··· Data excerpts ···
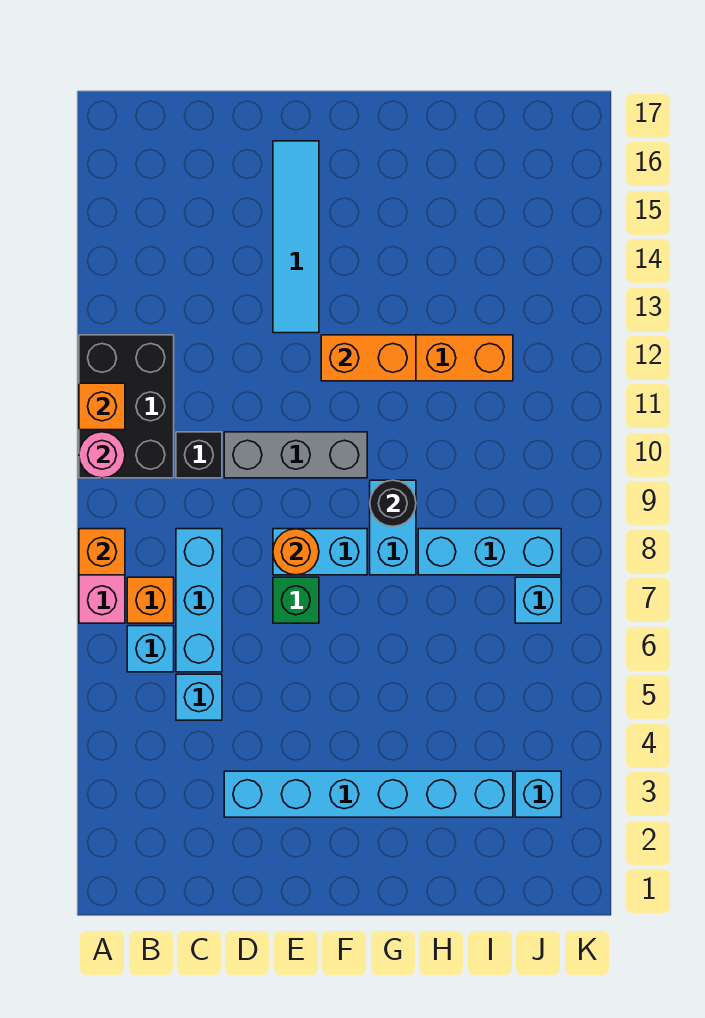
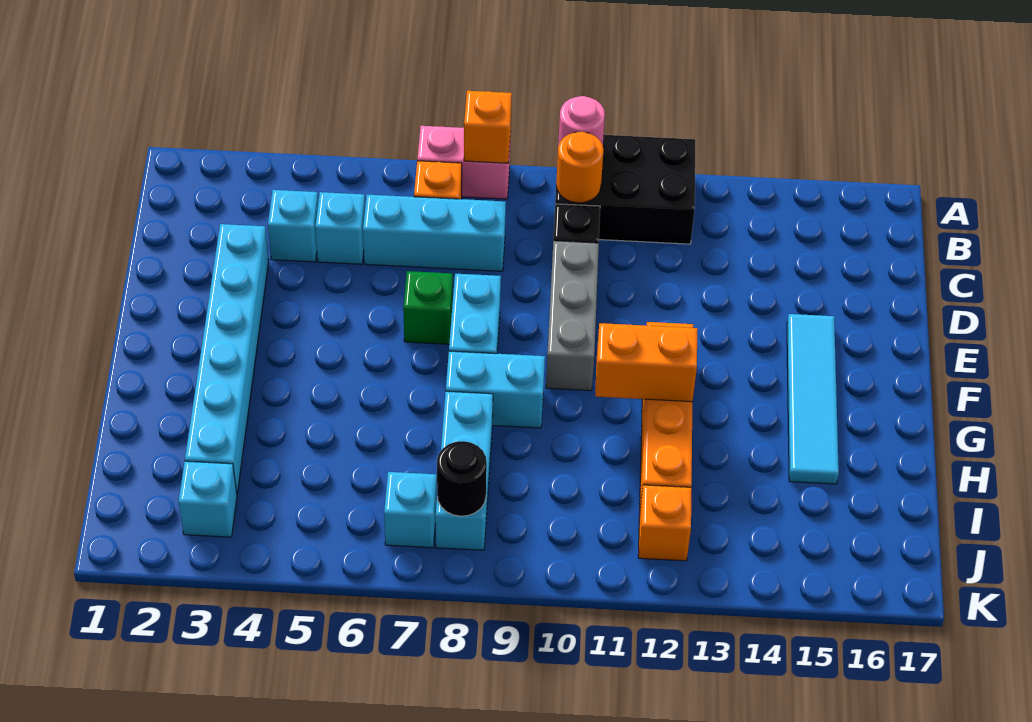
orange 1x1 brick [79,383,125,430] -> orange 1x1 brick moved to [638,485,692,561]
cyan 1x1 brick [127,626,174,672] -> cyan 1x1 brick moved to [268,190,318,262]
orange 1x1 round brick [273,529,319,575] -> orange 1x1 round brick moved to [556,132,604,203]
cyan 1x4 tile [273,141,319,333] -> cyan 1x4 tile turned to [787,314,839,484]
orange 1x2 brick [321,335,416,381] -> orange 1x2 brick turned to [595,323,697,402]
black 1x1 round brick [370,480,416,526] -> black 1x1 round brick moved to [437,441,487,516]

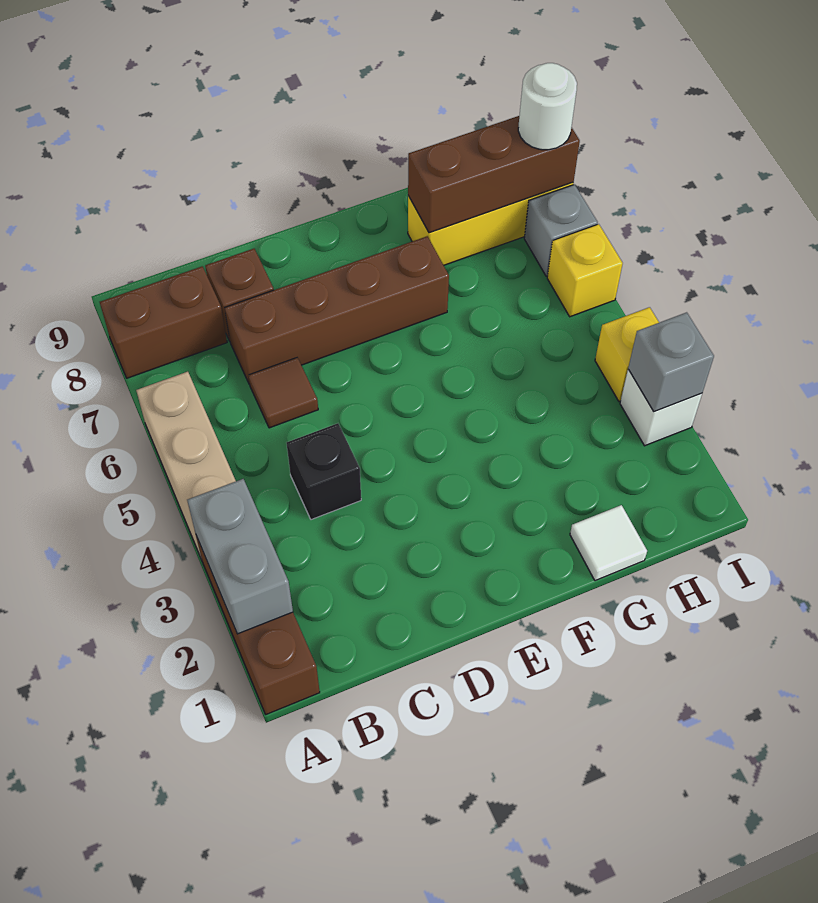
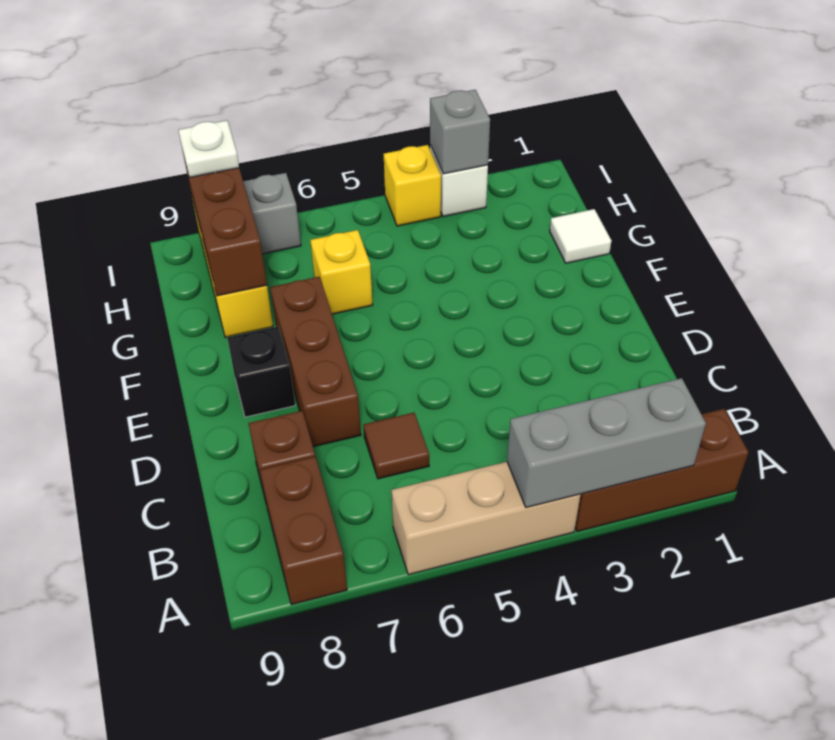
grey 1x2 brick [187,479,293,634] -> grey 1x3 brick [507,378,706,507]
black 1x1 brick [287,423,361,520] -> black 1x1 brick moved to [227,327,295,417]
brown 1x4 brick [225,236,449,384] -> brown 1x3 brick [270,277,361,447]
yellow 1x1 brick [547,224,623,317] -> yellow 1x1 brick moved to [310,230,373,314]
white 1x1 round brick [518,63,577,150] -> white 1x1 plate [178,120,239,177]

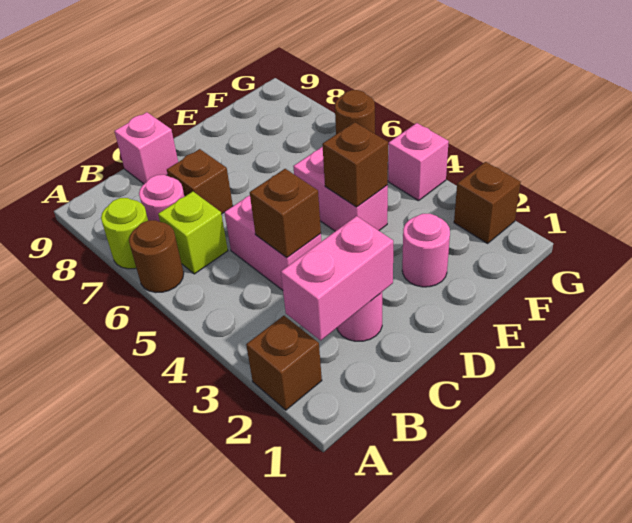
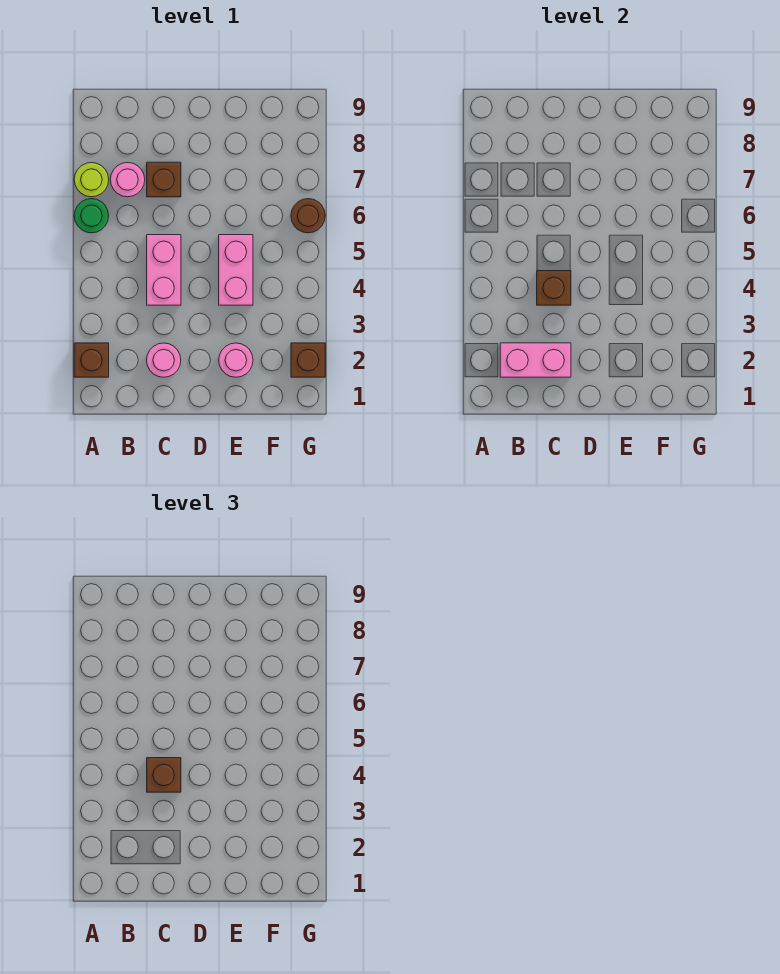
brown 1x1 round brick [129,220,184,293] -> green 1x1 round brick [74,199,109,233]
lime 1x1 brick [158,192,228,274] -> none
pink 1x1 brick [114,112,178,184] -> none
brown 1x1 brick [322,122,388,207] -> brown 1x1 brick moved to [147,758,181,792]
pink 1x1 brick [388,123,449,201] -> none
···
In the entries above, find every line holding the word "round" and copy it out.

Written answer =
orange 1x1 round brick [273,529,319,575] -> orange 1x1 round brick moved to [556,132,604,203]
black 1x1 round brick [370,480,416,526] -> black 1x1 round brick moved to [437,441,487,516]
white 1x1 round brick [518,63,577,150] -> white 1x1 plate [178,120,239,177]
brown 1x1 round brick [129,220,184,293] -> green 1x1 round brick [74,199,109,233]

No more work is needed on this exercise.